Segment Start: RECORDS FOR THE EXERCISE
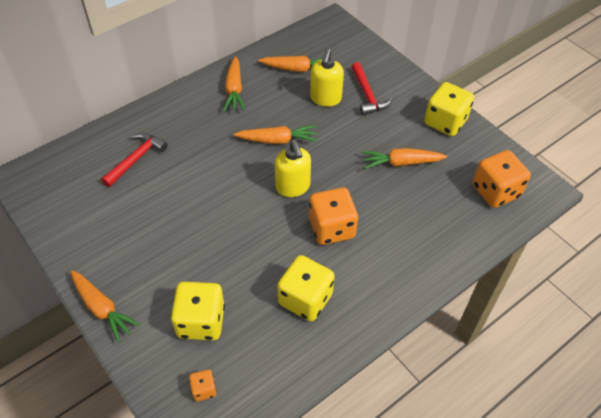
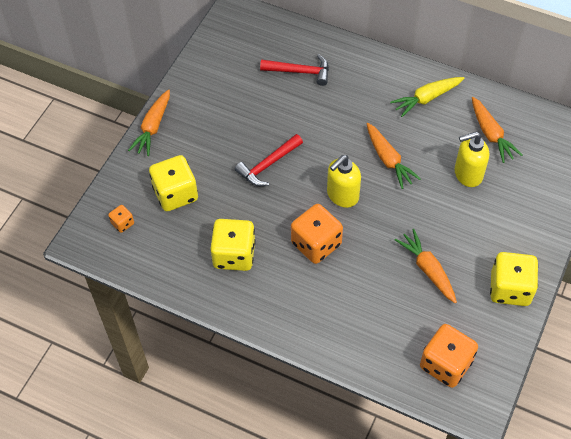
camera: 65 degrees right, 5 degrees up
(234, 90) = (426, 98): orange carrot -> yellow carrot
(367, 95) = (498, 207): red hammer -> red hammer (268, 165)

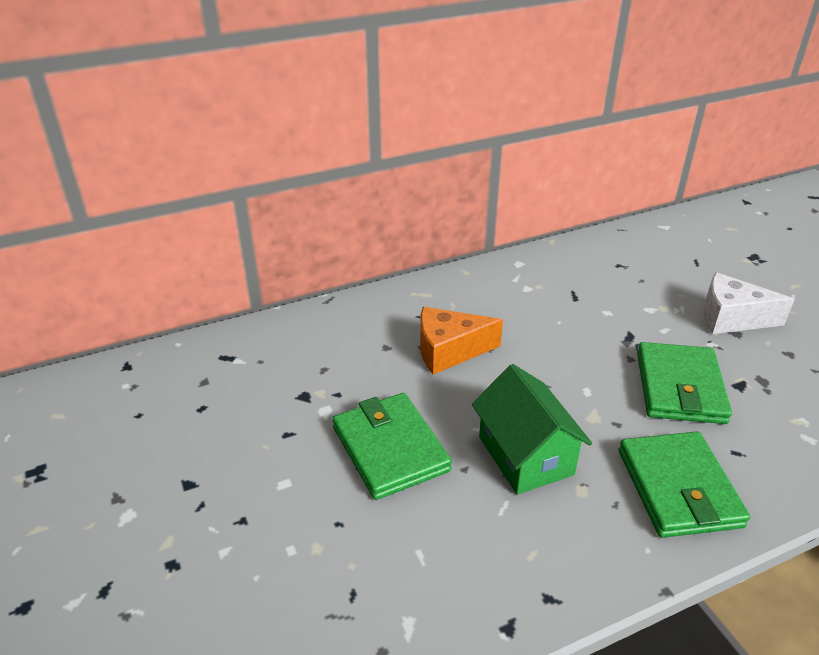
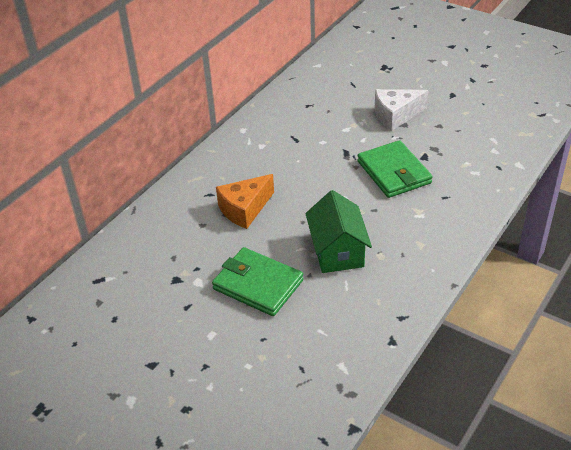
camera: 30 degrees left, 5 degrees up
(525, 455) = (337, 251): green house -> green house turned 45 degrees clockwise
(678, 488) = (428, 230): green wallet -> none

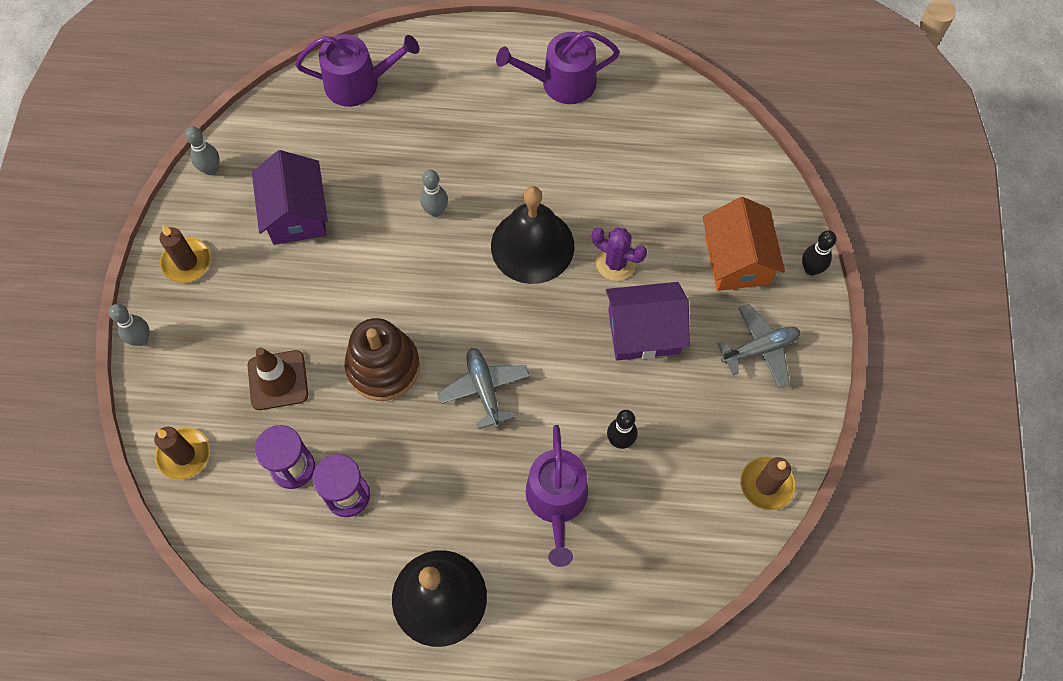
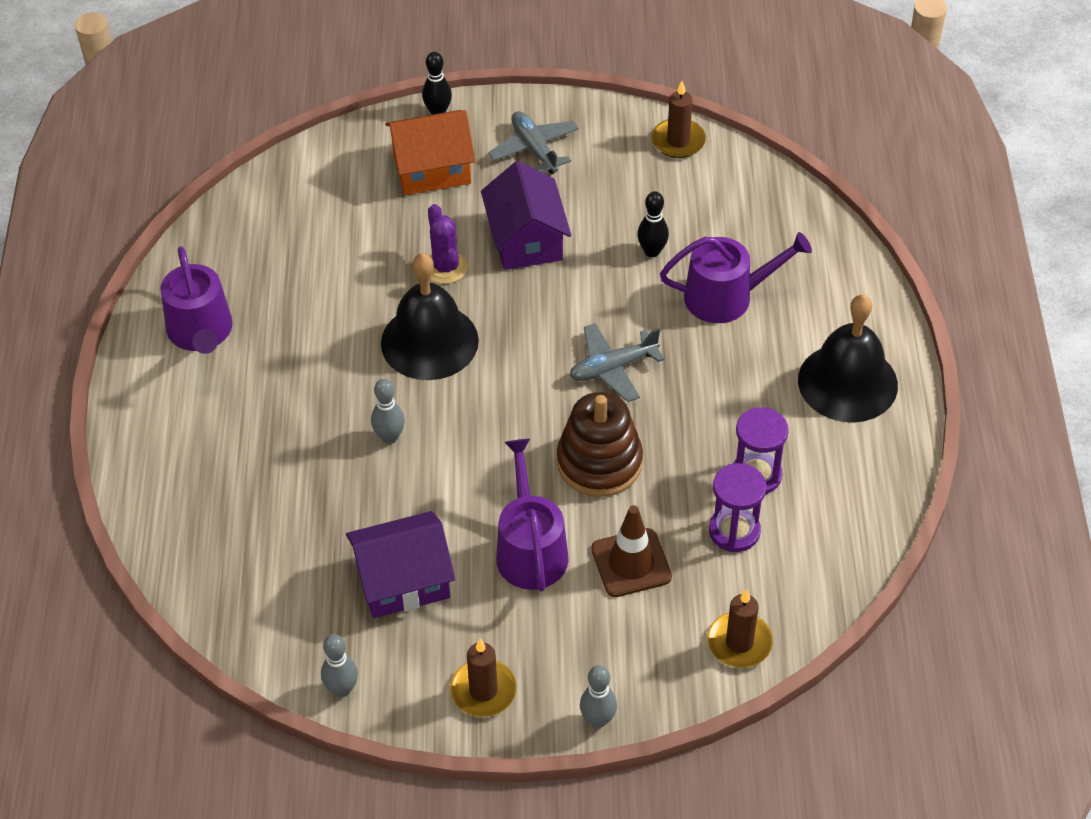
camera: 95 degrees left, 15 degrees down
(359, 83) = (201, 541): purple watering can -> purple watering can (530, 549)
(615, 263) = (445, 267): purple cactus -> purple cactus turned 45 degrees counterclockwise

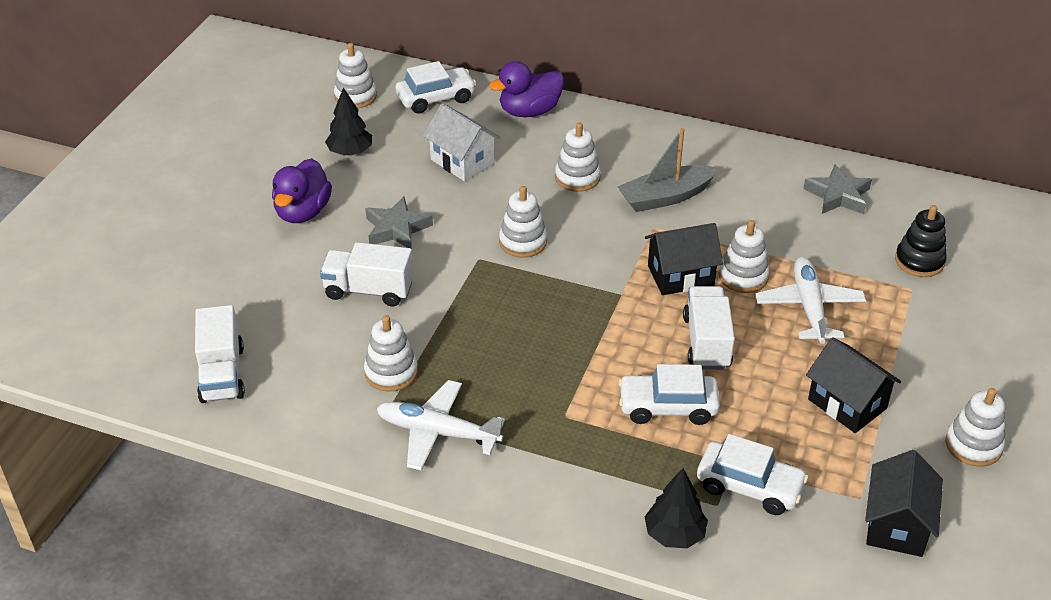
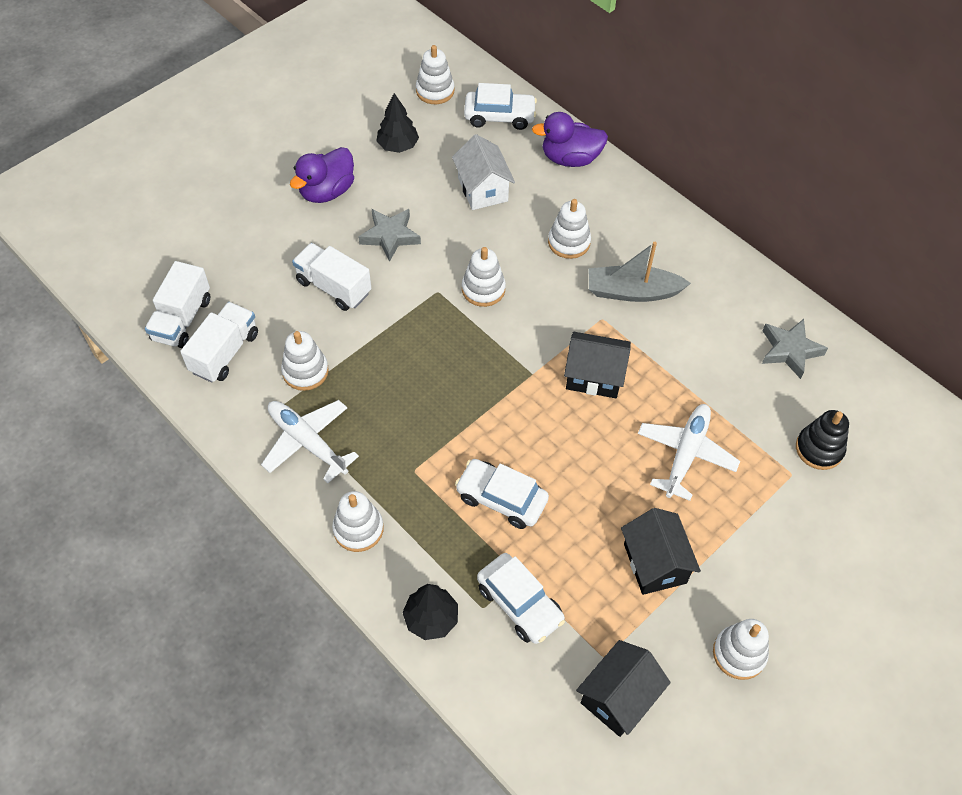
camera: 25 degrees right, 15 degrees up
(707, 342) = (574, 451): white truck -> white truck (225, 353)
(743, 276) = (648, 399): white stacking toy -> white stacking toy (358, 529)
Segment End: RECORDS FOR THE EXERCISE
**WHAT TO WORK ON**
Exact reproduction is required. Output only the lines from the one with "(359, 83) = (201, 541): purple" through the end of the listing above, both ends included, and no pictures.

**WRITTEN RESPONSE**
(359, 83) = (201, 541): purple watering can -> purple watering can (530, 549)
(615, 263) = (445, 267): purple cactus -> purple cactus turned 45 degrees counterclockwise

camera: 25 degrees right, 15 degrees up
(707, 342) = (574, 451): white truck -> white truck (225, 353)
(743, 276) = (648, 399): white stacking toy -> white stacking toy (358, 529)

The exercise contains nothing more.